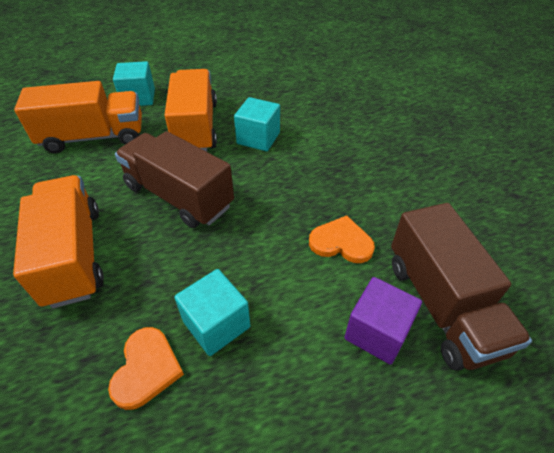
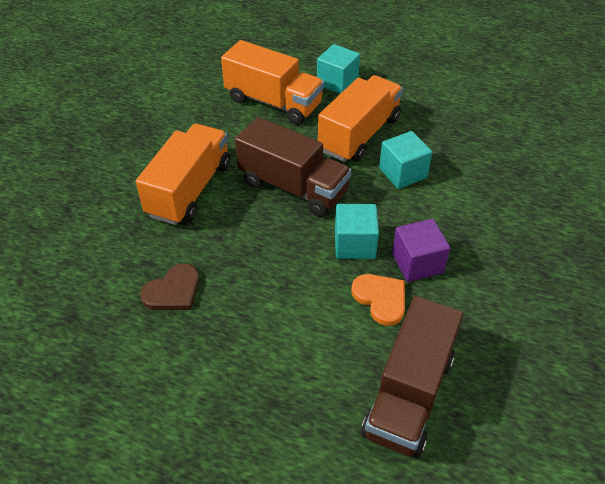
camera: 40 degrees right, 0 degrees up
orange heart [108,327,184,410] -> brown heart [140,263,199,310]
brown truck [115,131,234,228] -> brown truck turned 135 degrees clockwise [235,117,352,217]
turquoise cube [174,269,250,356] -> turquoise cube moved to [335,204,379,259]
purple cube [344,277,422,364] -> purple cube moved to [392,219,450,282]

········

*Task prompt:*
Could you output the lines above, exactly as written, from the one containing "orange heart [108,327,184,410]" through the last, with both ends included and no others?

*Task solution:*
orange heart [108,327,184,410] -> brown heart [140,263,199,310]
brown truck [115,131,234,228] -> brown truck turned 135 degrees clockwise [235,117,352,217]
turquoise cube [174,269,250,356] -> turquoise cube moved to [335,204,379,259]
purple cube [344,277,422,364] -> purple cube moved to [392,219,450,282]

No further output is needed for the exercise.